*To do:*
Once you have located the line containing "blue donut: 0 -> 3" in the material below, return it exactly along with each line after it through the line containing "yellow phone: 0 -> 2".
:: Source material ::
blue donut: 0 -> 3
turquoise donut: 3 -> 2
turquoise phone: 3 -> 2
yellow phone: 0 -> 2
:::
:: Source material ::
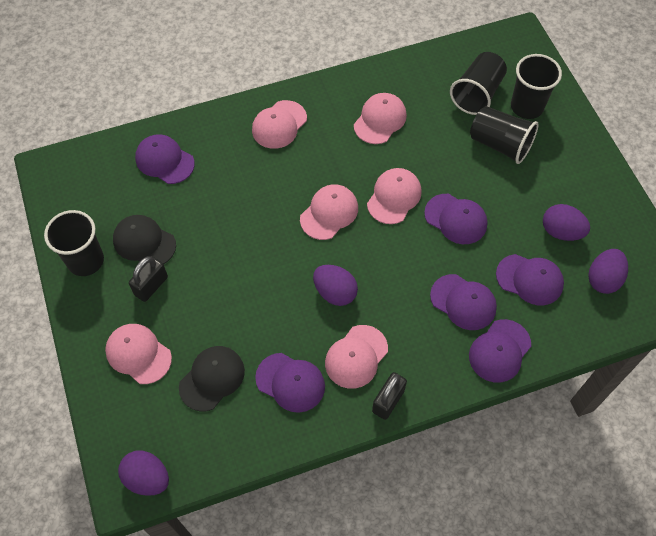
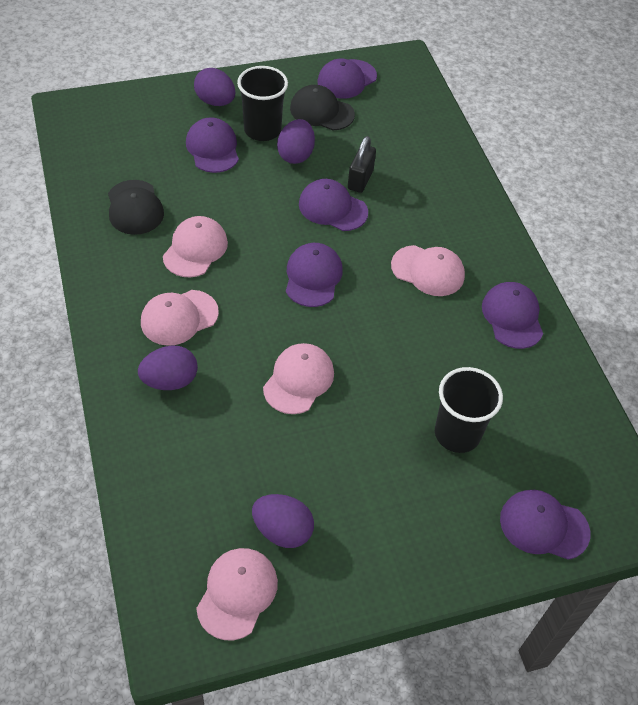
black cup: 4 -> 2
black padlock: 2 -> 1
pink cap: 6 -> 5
:::
:: Source material ::
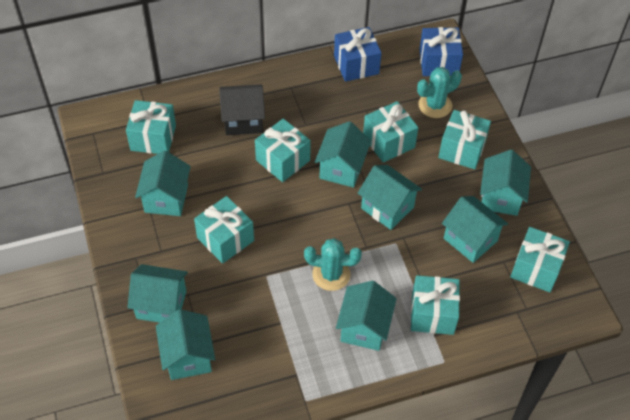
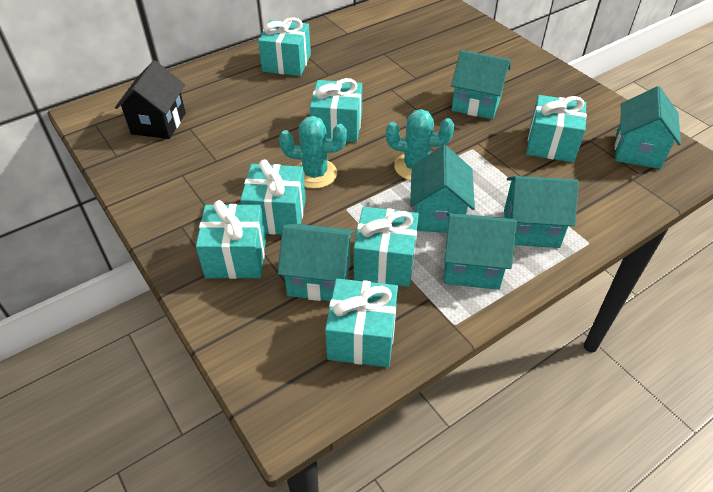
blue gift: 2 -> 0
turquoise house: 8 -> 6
:::
*Reply:*
blue donut: 0 -> 3
turquoise donut: 3 -> 2
turquoise phone: 3 -> 2
yellow phone: 0 -> 2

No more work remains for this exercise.